Image change detection data
===
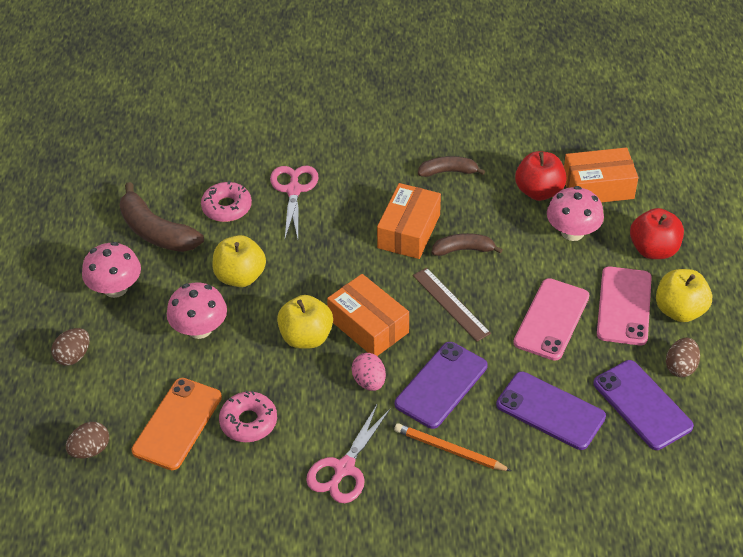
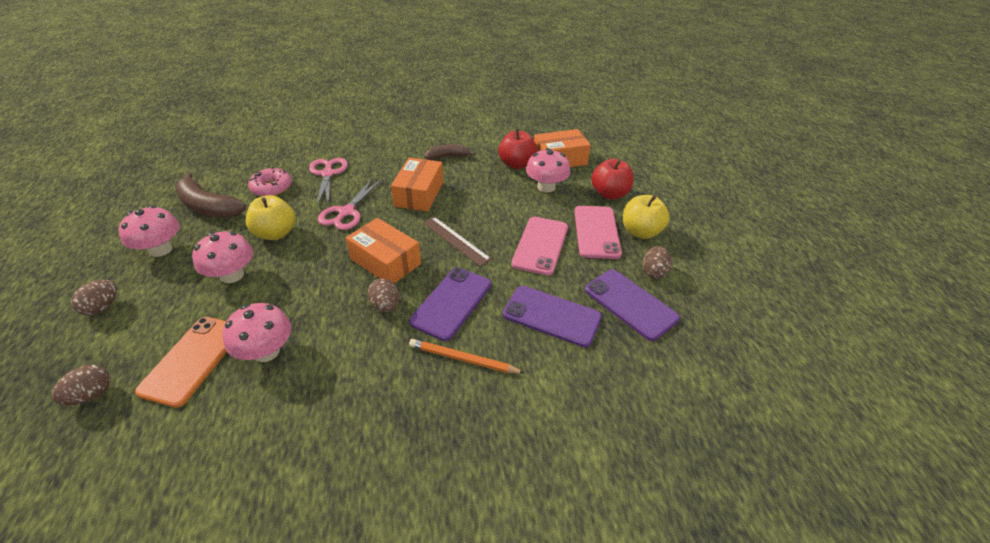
camera: 10 degrees left, 5 degrees down
(248, 422) = (266, 351): pink donut -> pink mushroom
(306, 337) = (329, 274): yellow apple -> none
(344, 468) = (359, 387): pink scissors -> pink scissors (346, 212)
(369, 382) = (386, 305): pink egg -> brown egg
(463, 250) = (463, 203): brown banana -> none

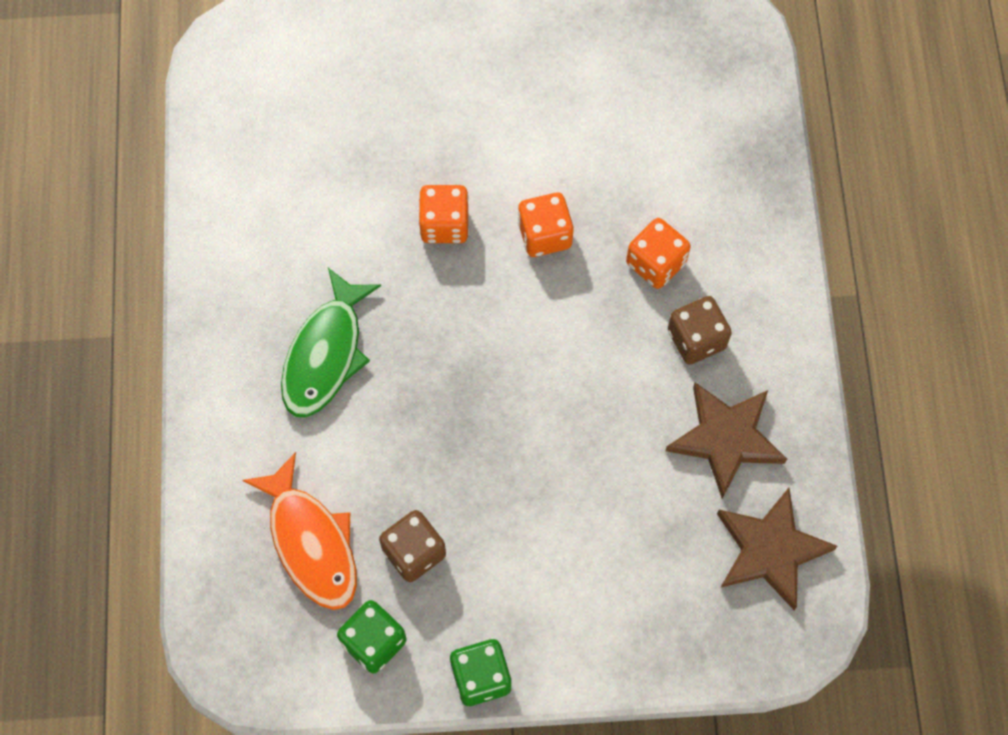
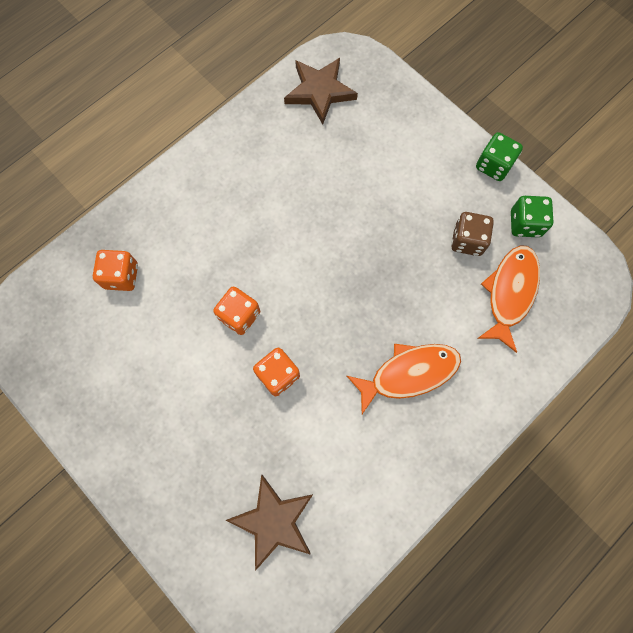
camera: 130 degrees left, 5 degrees up
(326, 354) = (409, 373): green fish -> orange fish
(655, 263) = (209, 246): orange dice -> orange dice (121, 276)
(696, 339) = (238, 196): brown dice -> none
(726, 439) = (280, 146): brown star -> brown star (274, 521)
===
- **Your objective**
If a line in the entries holds the string "orange", copy it.

- **Result**
(326, 354) = (409, 373): green fish -> orange fish
(655, 263) = (209, 246): orange dice -> orange dice (121, 276)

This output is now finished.